Look through the listing for the string "glasses" and copy out every line that holds it.

Records to use
■ ■ ■ ■ ■

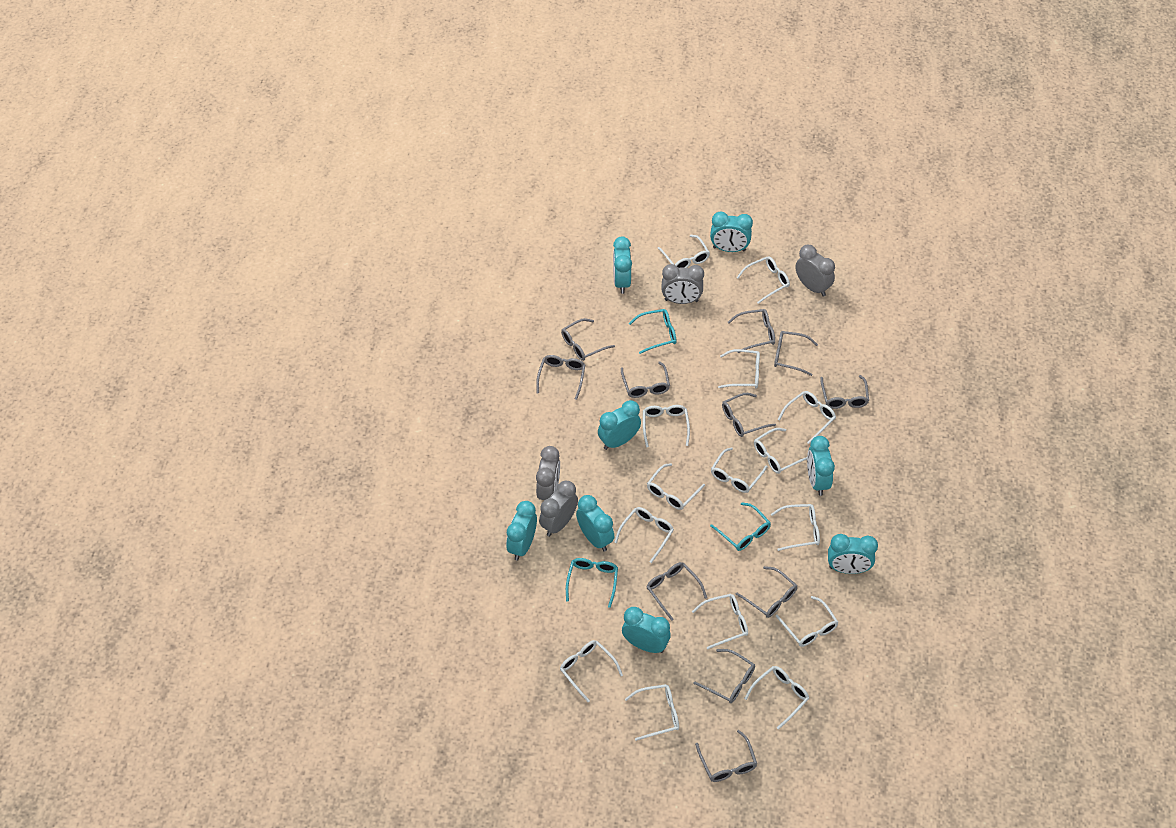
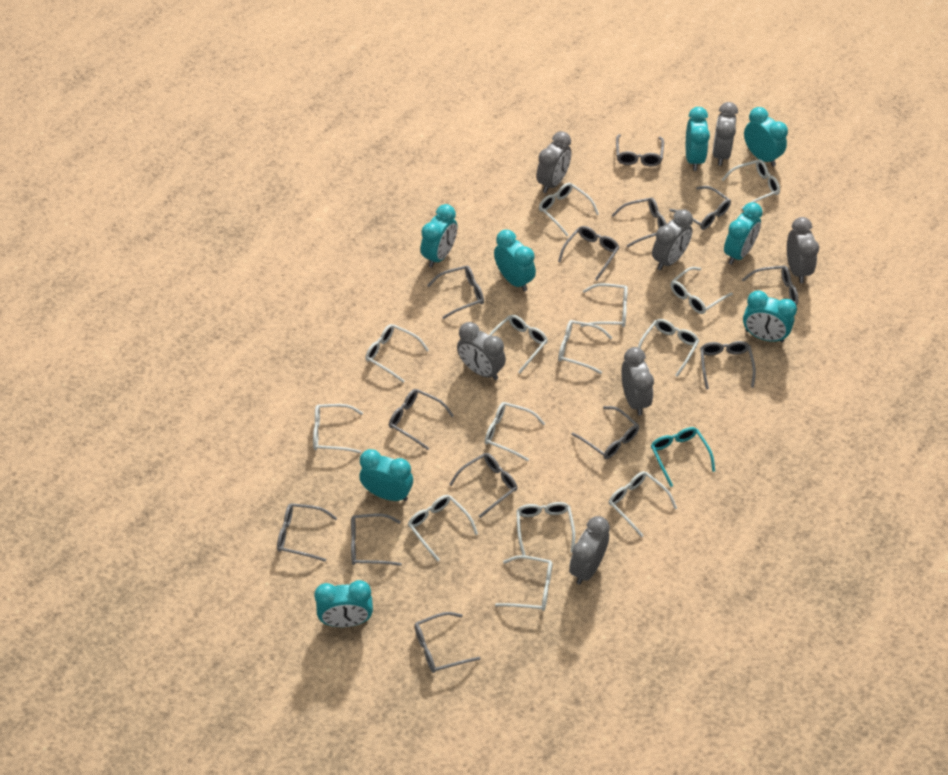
grey clock: 4 -> 7
grey glasses: 11 -> 13
turquoise glasses: 3 -> 1
white glasses: 15 -> 14

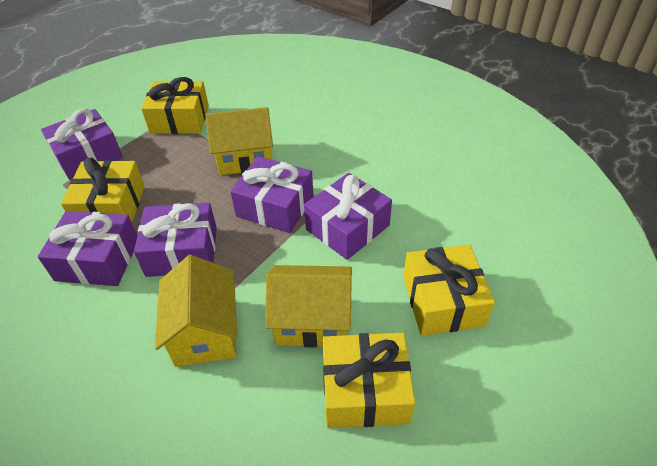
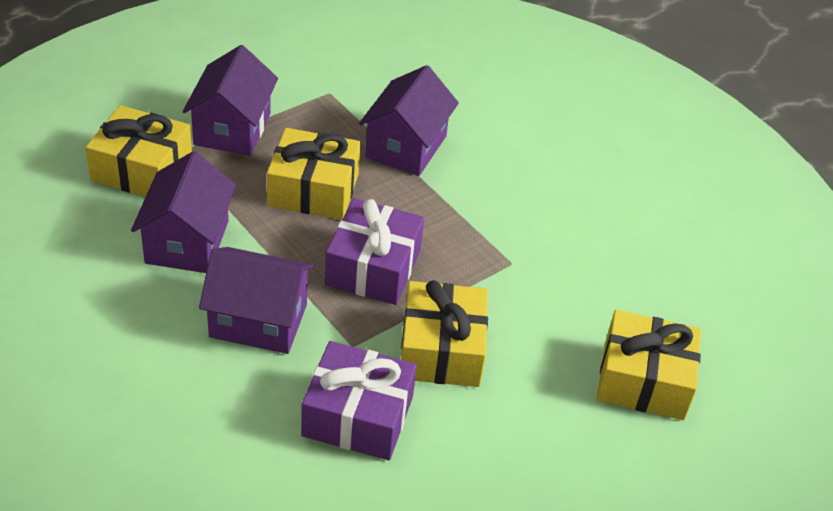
purple gift: 5 -> 2
purple house: 0 -> 4
yellow house: 3 -> 0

■ ■ ■ ■ ■

Answer for this exercise
grey glasses: 11 -> 13
turquoise glasses: 3 -> 1
white glasses: 15 -> 14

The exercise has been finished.